**Task item:** Return all of the data below verbatim and exclude every picture.

**Source material:**

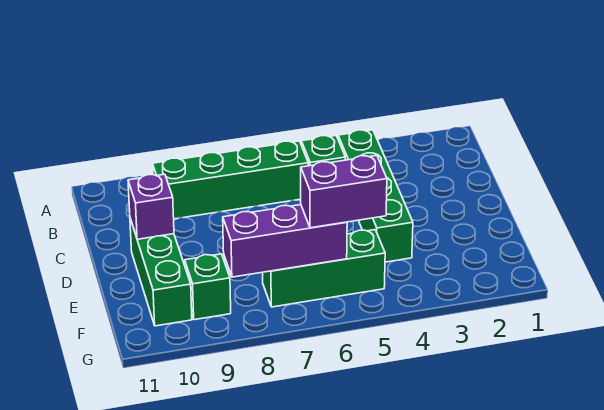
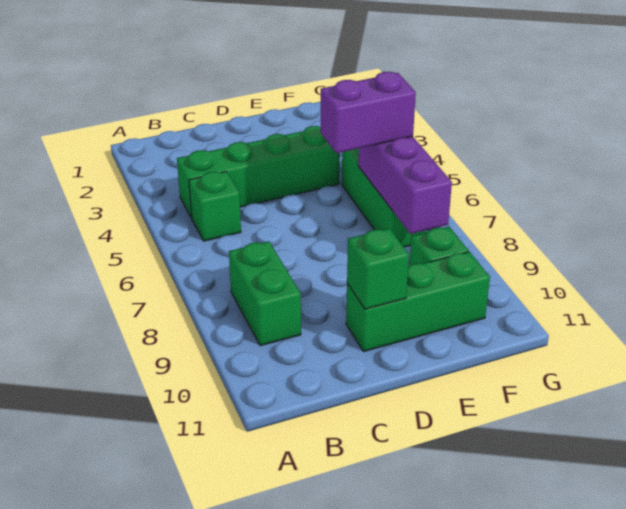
green brick B6:B9 level 1 -> green brick B8:B9 level 1
purple brick D10 level 2 -> green brick D10 level 2
purple brick F5:F6 level 3 -> purple brick E6:F6 level 3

**Output:**
green brick B6:B9 level 1 -> green brick B8:B9 level 1
purple brick D10 level 2 -> green brick D10 level 2
purple brick F5:F6 level 3 -> purple brick E6:F6 level 3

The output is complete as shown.